▶ TASK DIRECTIONS: From the first line to the last, please print the entries exactly, omitting pictures.

▶ DATA SHOWN:
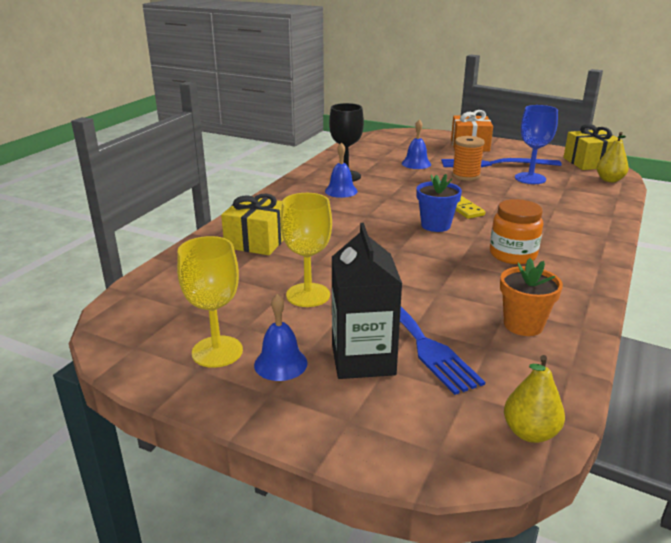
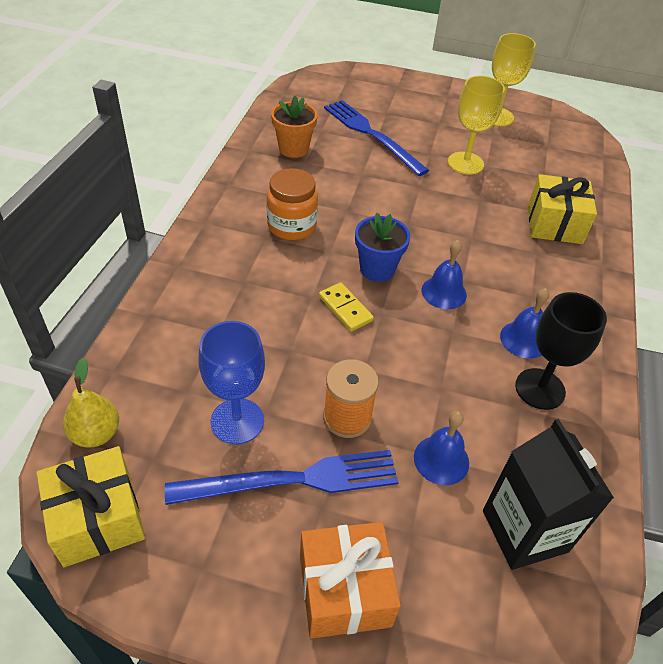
camera: 165 degrees right, 20 degrees up
blue bell [254,294,308,381] -> blue bell moved to [422,240,467,309]
black carton [332,223,402,379] -> black carton moved to [483,419,614,570]
yellow pear [504,355,565,443] -> none

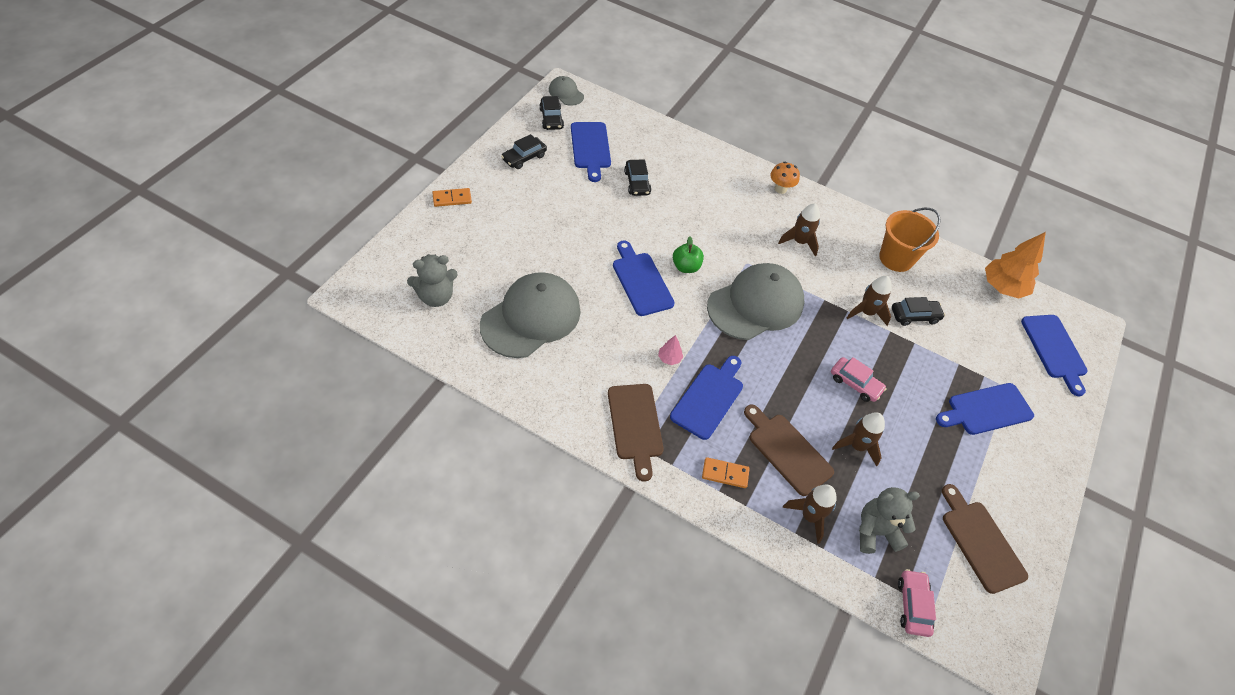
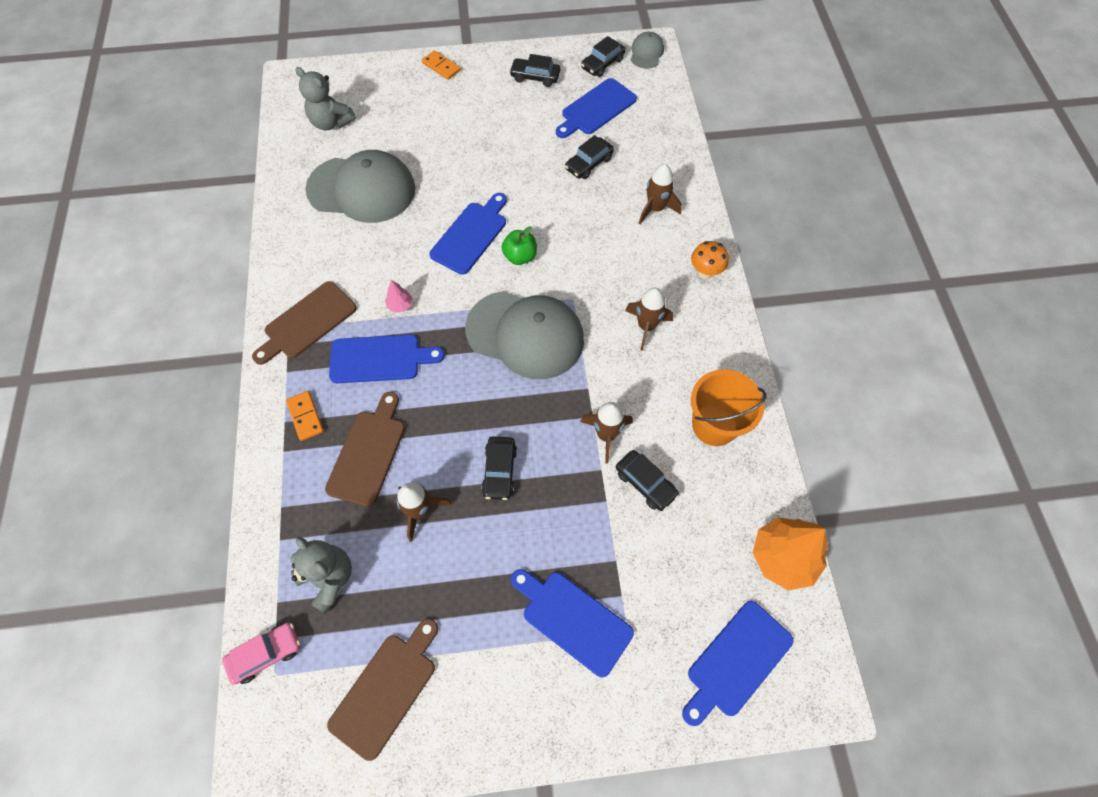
camera: 60 degrees right, 10 degrees up
brown rocket [783,485,837,544] -> brown rocket moved to [639,164,682,224]
pink car [831,357,887,402] -> black car [481,436,517,500]

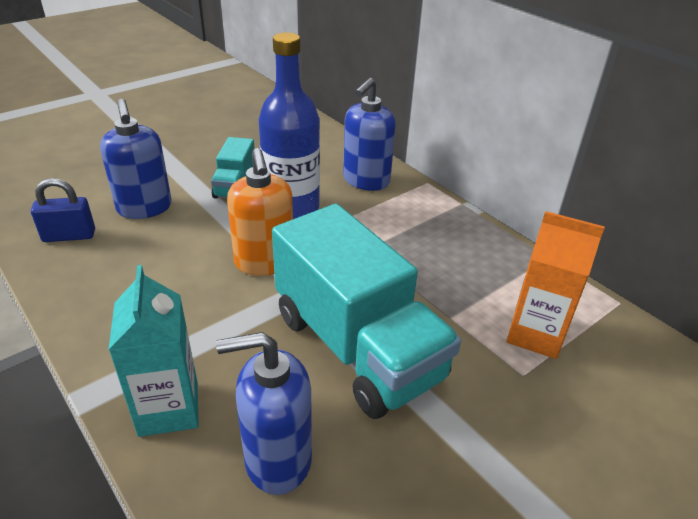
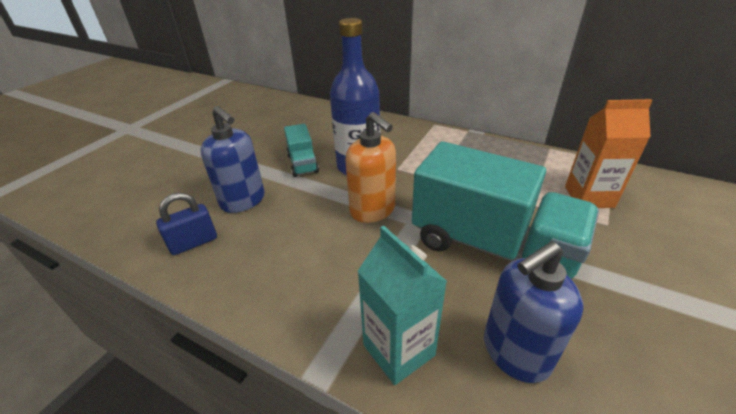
camera: 20 degrees left, 0 degrees up
blue soap dispenser [343,78,396,191] -> none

▶ ANSWER SECTION:
camera: 165 degrees right, 20 degrees up
blue bell [254,294,308,381] -> blue bell moved to [422,240,467,309]
black carton [332,223,402,379] -> black carton moved to [483,419,614,570]
yellow pear [504,355,565,443] -> none

camera: 60 degrees right, 10 degrees up
brown rocket [783,485,837,544] -> brown rocket moved to [639,164,682,224]
pink car [831,357,887,402] -> black car [481,436,517,500]

camera: 20 degrees left, 0 degrees up
blue soap dispenser [343,78,396,191] -> none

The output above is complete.